Problem statement — Beginning at the line containing "building: [193,118,236,167] -> none" in the material below and ending at the line containing "building: [184,186,371,366] -> none", return each line exactly and add nothing.

Records for the task —
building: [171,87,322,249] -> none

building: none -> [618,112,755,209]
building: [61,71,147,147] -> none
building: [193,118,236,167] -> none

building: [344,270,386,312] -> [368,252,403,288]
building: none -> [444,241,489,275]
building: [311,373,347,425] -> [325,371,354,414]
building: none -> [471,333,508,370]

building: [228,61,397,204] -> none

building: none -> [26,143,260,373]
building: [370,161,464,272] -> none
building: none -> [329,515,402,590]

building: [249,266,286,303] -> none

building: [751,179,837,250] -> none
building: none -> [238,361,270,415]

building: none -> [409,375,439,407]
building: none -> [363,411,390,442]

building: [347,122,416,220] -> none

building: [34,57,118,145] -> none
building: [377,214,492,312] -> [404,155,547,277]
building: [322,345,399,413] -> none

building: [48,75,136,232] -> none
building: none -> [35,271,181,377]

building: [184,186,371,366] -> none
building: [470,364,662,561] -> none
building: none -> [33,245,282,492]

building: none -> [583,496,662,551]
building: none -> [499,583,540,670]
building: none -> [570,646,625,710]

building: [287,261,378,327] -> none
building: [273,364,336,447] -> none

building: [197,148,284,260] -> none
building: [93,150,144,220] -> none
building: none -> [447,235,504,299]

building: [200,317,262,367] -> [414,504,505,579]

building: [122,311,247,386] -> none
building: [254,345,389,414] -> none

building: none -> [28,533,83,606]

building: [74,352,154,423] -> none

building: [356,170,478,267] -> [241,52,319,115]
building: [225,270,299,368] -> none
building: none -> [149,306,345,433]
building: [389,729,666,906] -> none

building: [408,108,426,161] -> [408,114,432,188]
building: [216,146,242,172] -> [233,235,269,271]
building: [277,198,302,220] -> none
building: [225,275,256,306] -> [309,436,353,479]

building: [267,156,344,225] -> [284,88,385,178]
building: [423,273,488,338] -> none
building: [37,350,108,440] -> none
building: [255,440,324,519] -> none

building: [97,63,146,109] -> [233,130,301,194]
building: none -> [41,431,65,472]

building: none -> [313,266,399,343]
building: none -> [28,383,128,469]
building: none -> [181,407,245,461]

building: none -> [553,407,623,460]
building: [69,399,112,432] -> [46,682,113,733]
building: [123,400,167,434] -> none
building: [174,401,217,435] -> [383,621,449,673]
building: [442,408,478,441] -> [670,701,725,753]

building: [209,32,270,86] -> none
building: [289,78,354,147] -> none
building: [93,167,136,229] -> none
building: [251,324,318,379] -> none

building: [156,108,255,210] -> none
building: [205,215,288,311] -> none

Response —
building: [193,118,236,167] -> none

building: [344,270,386,312] -> [368,252,403,288]
building: none -> [444,241,489,275]
building: [311,373,347,425] -> [325,371,354,414]
building: none -> [471,333,508,370]

building: [228,61,397,204] -> none

building: none -> [26,143,260,373]
building: [370,161,464,272] -> none
building: none -> [329,515,402,590]

building: [249,266,286,303] -> none

building: [751,179,837,250] -> none
building: none -> [238,361,270,415]

building: none -> [409,375,439,407]
building: none -> [363,411,390,442]

building: [347,122,416,220] -> none

building: [34,57,118,145] -> none
building: [377,214,492,312] -> [404,155,547,277]
building: [322,345,399,413] -> none

building: [48,75,136,232] -> none
building: none -> [35,271,181,377]

building: [184,186,371,366] -> none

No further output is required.